> [EXERCISE INSTRUCTIONS]: Update the lines from the first one through the line containing "brief [806, 731]" by swapping "lunch" for "dinner". Return only those lines, with nothing else changed.

___ GIVEN ENTRIES

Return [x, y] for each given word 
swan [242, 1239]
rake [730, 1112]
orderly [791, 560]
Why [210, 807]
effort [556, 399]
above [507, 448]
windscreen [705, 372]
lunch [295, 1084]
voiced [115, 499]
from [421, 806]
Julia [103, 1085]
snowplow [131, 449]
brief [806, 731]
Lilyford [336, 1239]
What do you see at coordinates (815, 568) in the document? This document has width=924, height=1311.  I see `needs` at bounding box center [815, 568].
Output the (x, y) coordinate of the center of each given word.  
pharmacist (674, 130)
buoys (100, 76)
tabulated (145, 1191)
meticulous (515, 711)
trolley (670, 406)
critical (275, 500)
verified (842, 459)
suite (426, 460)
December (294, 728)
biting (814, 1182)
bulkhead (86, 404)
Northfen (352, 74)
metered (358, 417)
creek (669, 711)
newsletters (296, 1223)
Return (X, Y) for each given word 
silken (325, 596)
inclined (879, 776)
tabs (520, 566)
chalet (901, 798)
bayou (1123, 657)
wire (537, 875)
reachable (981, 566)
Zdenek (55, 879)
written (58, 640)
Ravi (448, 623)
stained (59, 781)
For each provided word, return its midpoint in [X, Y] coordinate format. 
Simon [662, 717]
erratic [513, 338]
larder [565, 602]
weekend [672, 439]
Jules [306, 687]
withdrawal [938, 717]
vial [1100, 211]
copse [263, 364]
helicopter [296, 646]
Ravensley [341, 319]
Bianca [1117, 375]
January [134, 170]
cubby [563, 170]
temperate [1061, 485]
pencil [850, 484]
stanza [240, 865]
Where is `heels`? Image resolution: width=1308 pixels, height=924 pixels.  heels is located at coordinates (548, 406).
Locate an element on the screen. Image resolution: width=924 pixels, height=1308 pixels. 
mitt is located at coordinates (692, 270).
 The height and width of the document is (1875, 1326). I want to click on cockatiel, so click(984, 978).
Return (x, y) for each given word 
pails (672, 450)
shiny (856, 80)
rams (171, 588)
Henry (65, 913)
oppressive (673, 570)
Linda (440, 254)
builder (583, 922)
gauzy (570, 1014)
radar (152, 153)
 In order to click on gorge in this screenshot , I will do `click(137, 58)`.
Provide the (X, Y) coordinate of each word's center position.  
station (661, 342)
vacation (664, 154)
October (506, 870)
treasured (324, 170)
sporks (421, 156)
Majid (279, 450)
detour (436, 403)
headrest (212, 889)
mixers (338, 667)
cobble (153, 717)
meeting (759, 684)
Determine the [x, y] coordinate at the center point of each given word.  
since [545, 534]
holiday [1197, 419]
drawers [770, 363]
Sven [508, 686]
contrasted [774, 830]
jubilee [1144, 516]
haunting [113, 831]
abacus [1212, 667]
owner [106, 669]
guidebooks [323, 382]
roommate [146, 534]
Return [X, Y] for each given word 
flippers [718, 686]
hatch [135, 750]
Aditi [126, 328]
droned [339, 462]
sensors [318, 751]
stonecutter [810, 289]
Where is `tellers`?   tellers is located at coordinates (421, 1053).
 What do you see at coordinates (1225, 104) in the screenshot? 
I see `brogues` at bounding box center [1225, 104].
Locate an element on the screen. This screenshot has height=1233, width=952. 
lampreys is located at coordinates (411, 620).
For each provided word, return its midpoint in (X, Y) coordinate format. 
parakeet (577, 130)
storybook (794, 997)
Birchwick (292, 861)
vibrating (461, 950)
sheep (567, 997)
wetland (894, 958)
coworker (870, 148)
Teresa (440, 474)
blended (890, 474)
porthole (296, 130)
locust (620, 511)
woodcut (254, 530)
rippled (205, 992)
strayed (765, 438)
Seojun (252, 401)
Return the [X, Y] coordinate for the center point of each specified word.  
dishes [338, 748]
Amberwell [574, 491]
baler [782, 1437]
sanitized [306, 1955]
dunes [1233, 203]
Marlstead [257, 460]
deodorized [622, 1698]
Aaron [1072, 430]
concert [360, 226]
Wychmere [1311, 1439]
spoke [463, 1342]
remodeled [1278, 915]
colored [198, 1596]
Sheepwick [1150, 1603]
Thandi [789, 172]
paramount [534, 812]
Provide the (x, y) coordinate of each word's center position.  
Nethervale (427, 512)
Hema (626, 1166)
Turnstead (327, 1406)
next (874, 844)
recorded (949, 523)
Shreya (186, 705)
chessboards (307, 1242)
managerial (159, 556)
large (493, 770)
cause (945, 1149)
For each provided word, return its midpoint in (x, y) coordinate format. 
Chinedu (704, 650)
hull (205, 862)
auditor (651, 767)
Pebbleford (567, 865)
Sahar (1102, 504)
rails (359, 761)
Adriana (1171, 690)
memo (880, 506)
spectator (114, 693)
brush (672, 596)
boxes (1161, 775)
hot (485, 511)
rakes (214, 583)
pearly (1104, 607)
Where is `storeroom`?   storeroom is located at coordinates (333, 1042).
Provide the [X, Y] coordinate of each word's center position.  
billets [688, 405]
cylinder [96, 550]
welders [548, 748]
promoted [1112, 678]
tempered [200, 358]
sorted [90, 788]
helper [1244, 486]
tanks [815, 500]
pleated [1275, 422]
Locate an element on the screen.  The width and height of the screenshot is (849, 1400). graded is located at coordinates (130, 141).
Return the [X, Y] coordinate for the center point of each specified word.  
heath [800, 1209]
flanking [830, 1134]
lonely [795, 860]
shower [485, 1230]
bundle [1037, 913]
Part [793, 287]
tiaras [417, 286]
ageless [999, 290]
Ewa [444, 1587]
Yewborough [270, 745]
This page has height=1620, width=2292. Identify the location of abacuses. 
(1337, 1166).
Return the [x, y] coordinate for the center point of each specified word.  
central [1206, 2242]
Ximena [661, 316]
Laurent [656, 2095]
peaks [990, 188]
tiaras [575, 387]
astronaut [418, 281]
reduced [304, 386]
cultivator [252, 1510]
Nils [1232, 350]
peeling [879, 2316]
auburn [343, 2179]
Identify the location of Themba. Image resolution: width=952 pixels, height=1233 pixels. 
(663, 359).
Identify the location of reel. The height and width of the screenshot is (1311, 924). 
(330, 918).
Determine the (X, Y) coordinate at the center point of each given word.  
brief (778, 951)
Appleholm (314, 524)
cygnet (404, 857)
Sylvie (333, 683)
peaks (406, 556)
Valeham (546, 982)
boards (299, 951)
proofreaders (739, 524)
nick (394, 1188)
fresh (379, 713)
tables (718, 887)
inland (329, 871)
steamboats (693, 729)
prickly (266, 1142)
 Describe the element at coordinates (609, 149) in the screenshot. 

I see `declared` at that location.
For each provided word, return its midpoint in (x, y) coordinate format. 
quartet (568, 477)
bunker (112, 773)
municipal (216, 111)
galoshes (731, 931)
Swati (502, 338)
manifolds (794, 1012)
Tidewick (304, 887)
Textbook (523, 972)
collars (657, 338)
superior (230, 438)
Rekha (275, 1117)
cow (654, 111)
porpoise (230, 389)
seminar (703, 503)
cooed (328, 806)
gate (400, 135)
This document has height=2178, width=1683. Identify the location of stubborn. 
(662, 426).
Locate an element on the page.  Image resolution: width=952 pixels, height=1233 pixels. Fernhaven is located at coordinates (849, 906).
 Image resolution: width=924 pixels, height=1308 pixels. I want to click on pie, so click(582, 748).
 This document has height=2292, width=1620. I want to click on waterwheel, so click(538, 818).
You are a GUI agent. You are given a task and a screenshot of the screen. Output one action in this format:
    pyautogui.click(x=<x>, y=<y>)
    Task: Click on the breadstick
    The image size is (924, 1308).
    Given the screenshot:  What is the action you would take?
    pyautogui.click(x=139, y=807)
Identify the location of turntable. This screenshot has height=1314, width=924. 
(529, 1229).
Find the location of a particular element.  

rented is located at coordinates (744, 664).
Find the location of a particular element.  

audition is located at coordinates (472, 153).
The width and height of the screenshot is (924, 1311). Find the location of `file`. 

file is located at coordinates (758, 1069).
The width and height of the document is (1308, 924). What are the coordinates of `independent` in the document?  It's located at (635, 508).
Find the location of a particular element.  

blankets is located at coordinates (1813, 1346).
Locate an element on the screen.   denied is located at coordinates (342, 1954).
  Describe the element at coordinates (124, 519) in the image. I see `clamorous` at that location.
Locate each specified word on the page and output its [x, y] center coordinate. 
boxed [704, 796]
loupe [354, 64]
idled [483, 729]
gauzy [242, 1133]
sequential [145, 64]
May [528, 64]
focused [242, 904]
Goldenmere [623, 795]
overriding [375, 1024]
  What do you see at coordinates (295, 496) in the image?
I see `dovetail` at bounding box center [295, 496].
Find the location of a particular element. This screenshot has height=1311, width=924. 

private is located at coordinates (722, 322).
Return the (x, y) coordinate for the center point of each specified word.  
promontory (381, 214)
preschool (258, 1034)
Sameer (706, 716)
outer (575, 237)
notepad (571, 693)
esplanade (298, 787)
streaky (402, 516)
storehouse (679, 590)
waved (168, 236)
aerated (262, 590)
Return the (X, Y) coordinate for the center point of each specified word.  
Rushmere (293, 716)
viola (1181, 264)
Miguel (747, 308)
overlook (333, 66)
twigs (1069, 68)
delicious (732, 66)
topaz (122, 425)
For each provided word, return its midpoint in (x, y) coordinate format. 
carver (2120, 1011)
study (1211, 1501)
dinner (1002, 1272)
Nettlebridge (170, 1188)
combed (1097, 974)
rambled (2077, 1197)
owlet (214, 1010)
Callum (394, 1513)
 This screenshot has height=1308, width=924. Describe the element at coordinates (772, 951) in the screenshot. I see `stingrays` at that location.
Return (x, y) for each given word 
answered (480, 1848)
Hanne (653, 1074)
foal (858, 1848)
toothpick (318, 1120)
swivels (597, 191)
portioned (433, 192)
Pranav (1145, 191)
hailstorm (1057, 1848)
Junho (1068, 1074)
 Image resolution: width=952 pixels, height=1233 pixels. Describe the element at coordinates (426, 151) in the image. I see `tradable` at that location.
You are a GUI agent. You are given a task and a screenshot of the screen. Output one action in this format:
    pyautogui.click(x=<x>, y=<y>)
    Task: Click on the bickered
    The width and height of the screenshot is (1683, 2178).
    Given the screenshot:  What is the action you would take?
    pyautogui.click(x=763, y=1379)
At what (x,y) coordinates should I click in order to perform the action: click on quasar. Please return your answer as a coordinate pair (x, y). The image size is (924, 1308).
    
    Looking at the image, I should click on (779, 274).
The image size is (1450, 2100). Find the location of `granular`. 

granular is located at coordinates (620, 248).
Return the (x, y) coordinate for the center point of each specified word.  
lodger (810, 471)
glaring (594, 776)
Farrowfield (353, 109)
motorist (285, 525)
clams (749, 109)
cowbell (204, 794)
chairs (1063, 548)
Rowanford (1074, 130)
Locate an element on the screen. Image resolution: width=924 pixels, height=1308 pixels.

______

> [TASK RESULT]:
Return [x, y] for each given word 
swan [242, 1239]
rake [730, 1112]
orderly [791, 560]
Why [210, 807]
effort [556, 399]
above [507, 448]
windscreen [705, 372]
dinner [295, 1084]
voiced [115, 499]
from [421, 806]
Julia [103, 1085]
snowplow [131, 449]
brief [806, 731]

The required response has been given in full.